* EXTRACTED RECORDS:
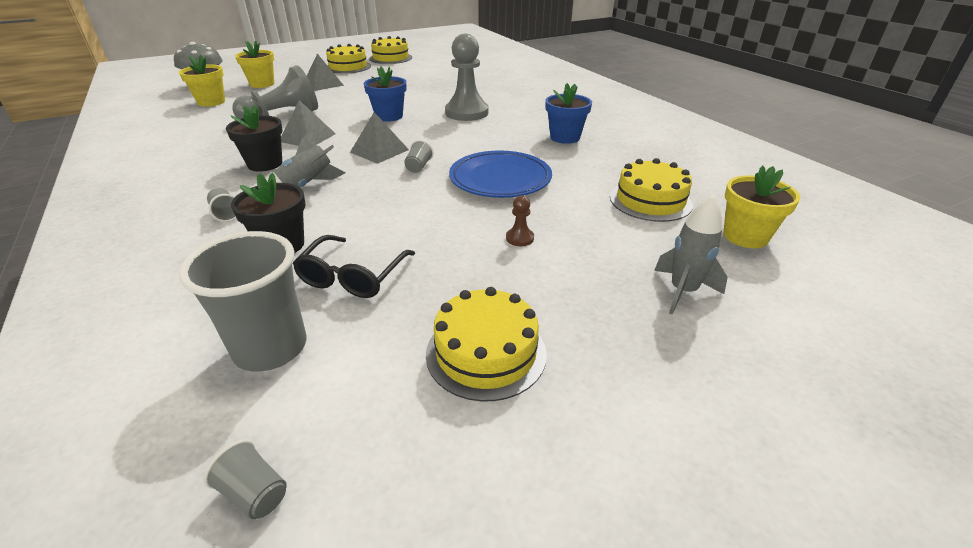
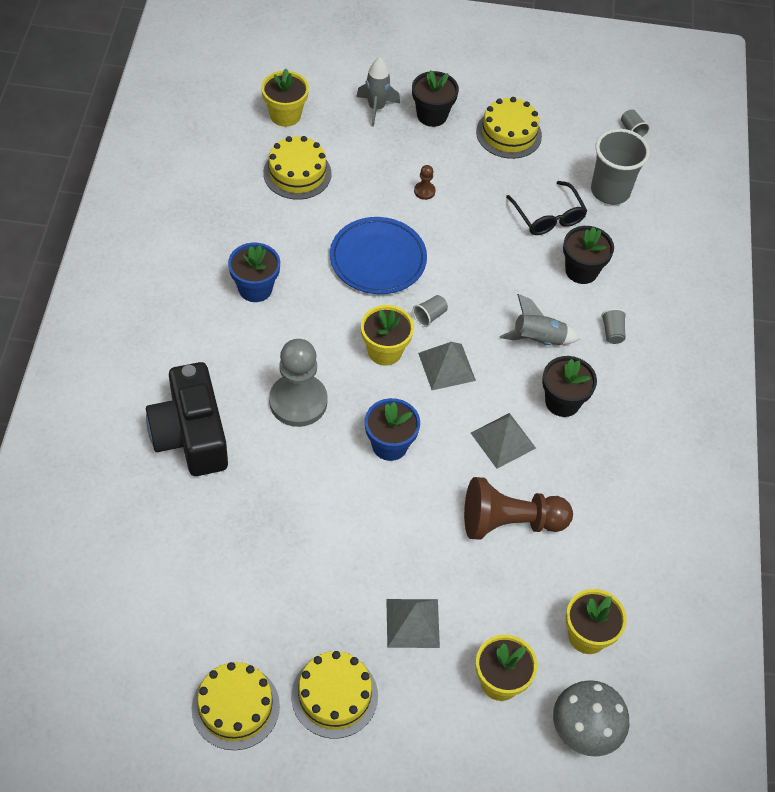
camera: 150 degrees left, 20 degrees up
(282, 116) = (510, 522): grey pawn -> brown pawn
(352, 277) = (548, 217): black glasses -> black glasses turned 105 degrees clockwise
(435, 143) = (385, 351): none -> yellow flower pot
(509, 91) = (190, 435): none -> black camera
(612, 320) = (432, 115): none -> black flower pot

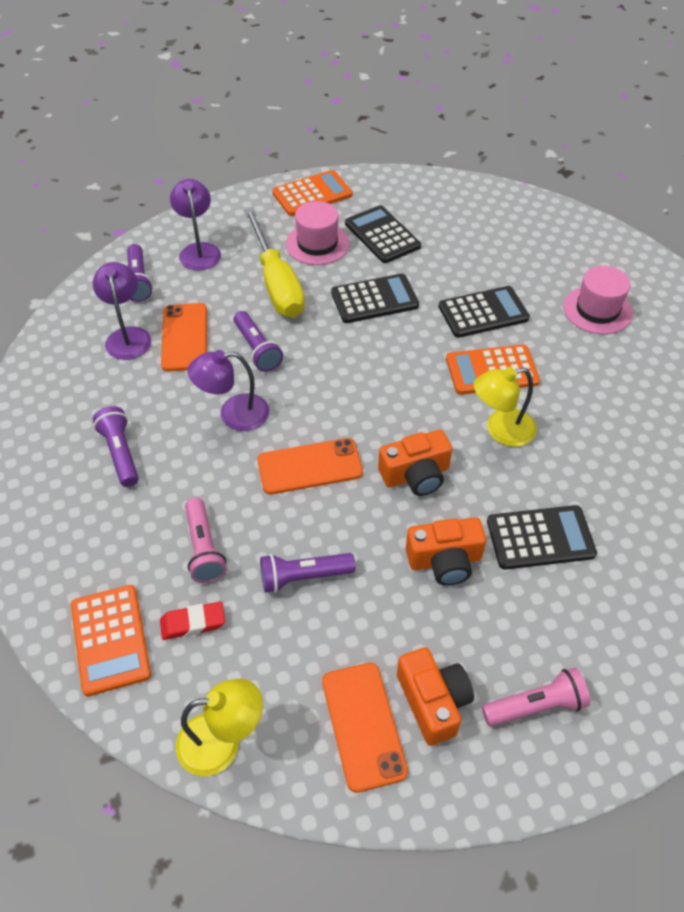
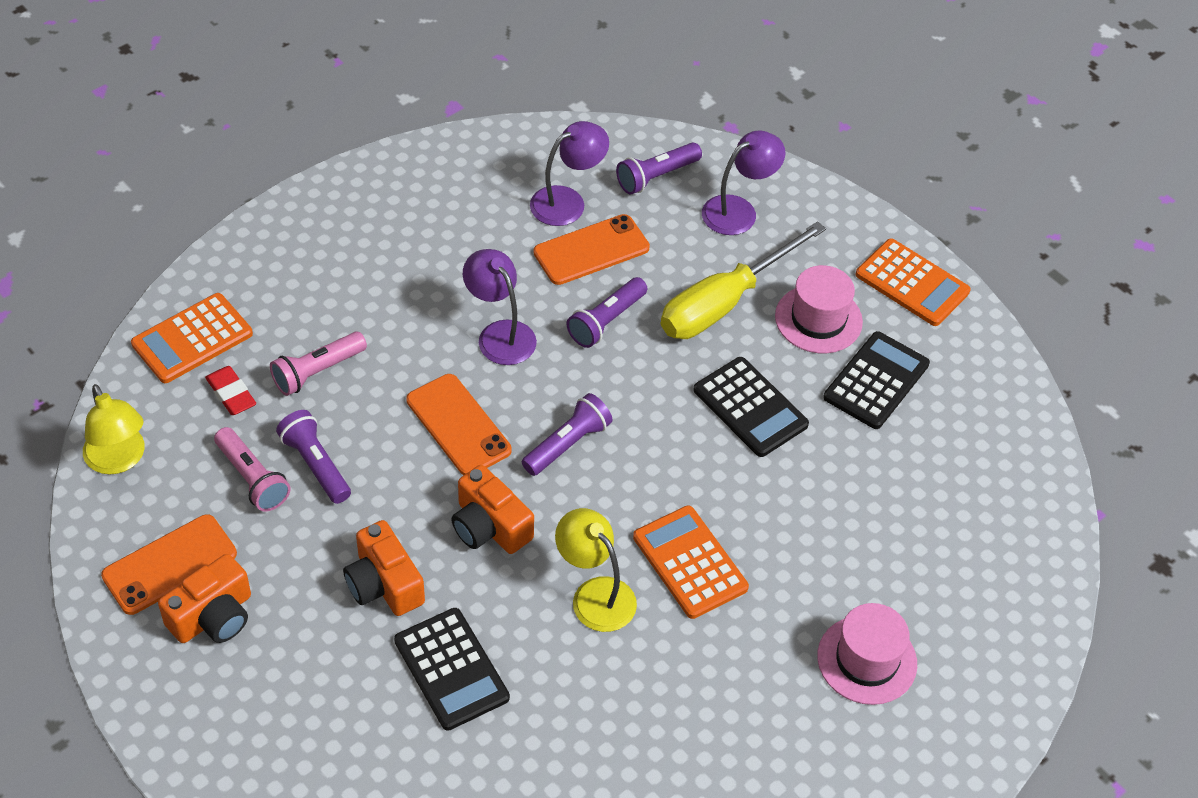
camera: 65 degrees right, 0 degrees up
(120, 453) = (405, 260): purple flashlight -> purple flashlight (567, 444)
(483, 312) = (789, 529): black calculator -> none
(535, 706) = (237, 708): pink flashlight -> pink flashlight (252, 478)

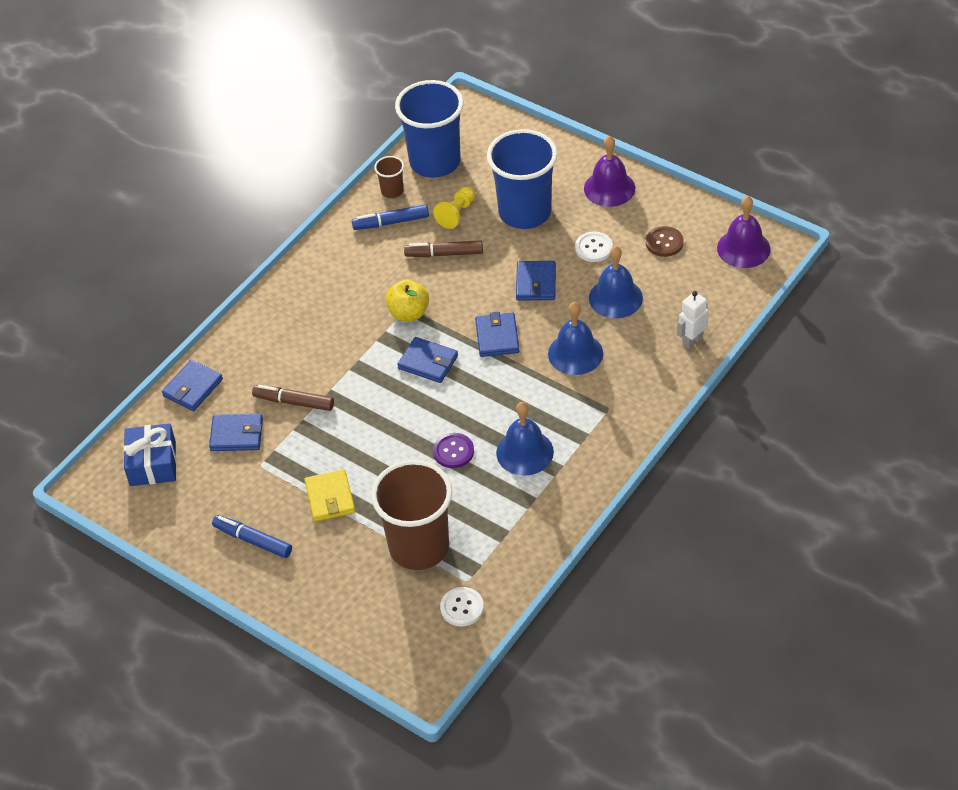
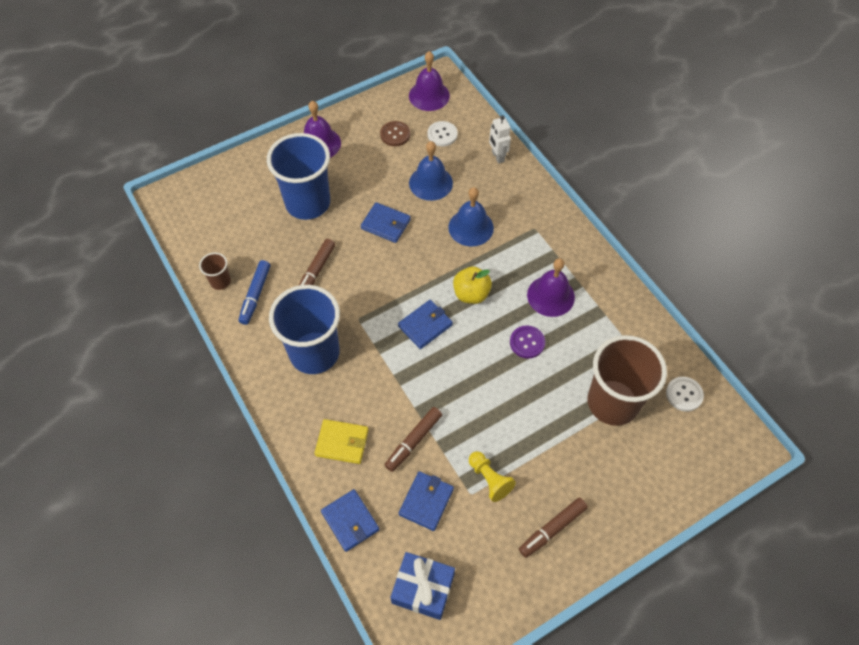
camera: 70 degrees left, 10 degrees up
(253, 540) = (552, 529): blue marker -> brown marker
(330, 498) = (533, 450): yellow wallet -> yellow wallet (342, 442)
(409, 313) = (364, 319): yellow apple -> yellow apple (471, 294)
(435, 162) = (209, 240): blue cup -> blue cup (314, 353)
(456, 214) = (278, 247): yellow pawn -> yellow pawn (489, 479)
(497, 337) = (426, 270): blue wallet -> none
(524, 452) = (550, 296): blue bell -> purple bell
(594, 248) = (373, 176): white button -> white button (442, 134)

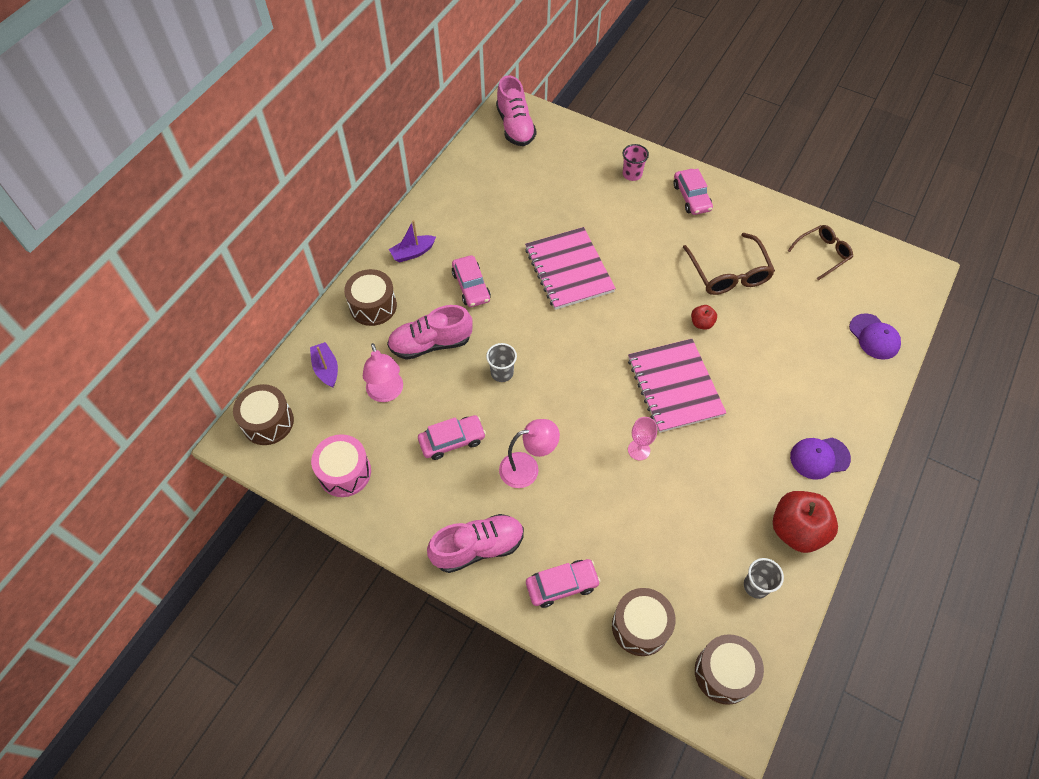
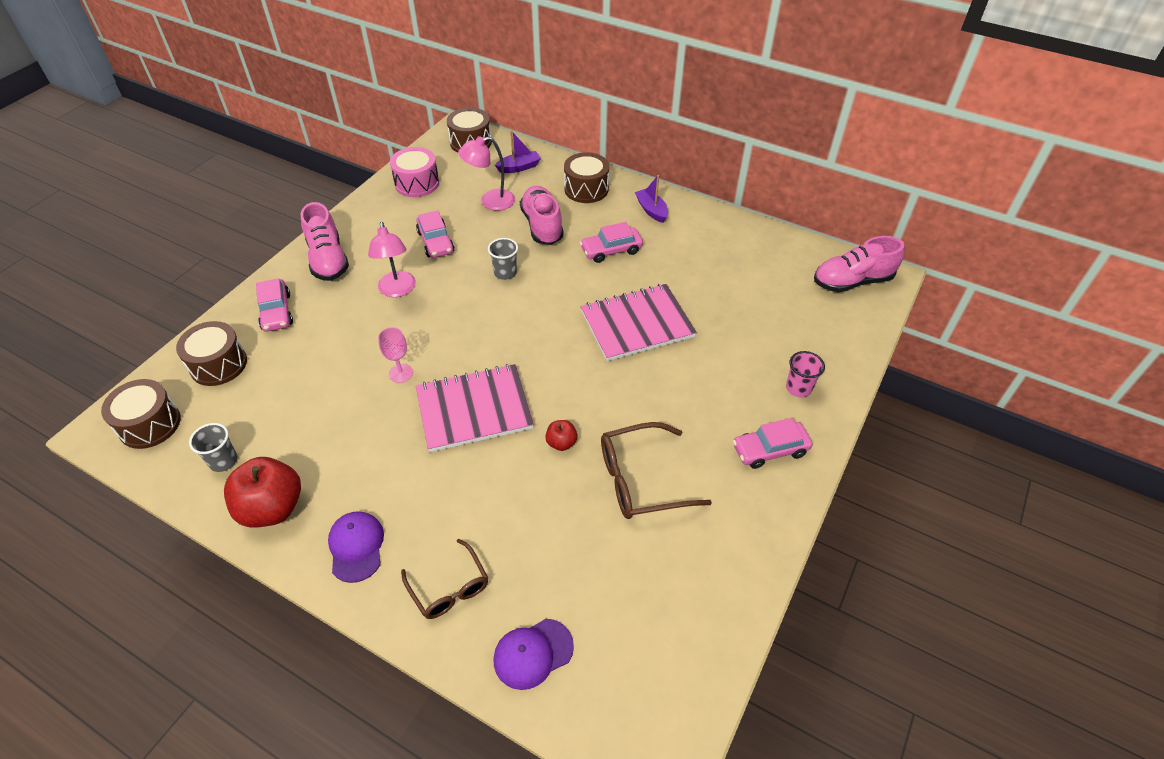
camera: 90 degrees right, 10 degrees down
(822, 254) = (685, 606): brown glasses -> brown glasses (449, 587)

* EXERCISE PROMPT: The output is the lines from the start of the data above through the line containing "(409, 313) = (364, 319): yellow", unchanged, with any picture left out.

* RESULT BELOW:
camera: 150 degrees left, 20 degrees up
(282, 116) = (510, 522): grey pawn -> brown pawn
(352, 277) = (548, 217): black glasses -> black glasses turned 105 degrees clockwise
(435, 143) = (385, 351): none -> yellow flower pot
(509, 91) = (190, 435): none -> black camera
(612, 320) = (432, 115): none -> black flower pot

camera: 65 degrees right, 0 degrees up
(120, 453) = (405, 260): purple flashlight -> purple flashlight (567, 444)
(483, 312) = (789, 529): black calculator -> none
(535, 706) = (237, 708): pink flashlight -> pink flashlight (252, 478)

camera: 70 degrees left, 10 degrees up
(253, 540) = (552, 529): blue marker -> brown marker
(330, 498) = (533, 450): yellow wallet -> yellow wallet (342, 442)
(409, 313) = (364, 319): yellow apple -> yellow apple (471, 294)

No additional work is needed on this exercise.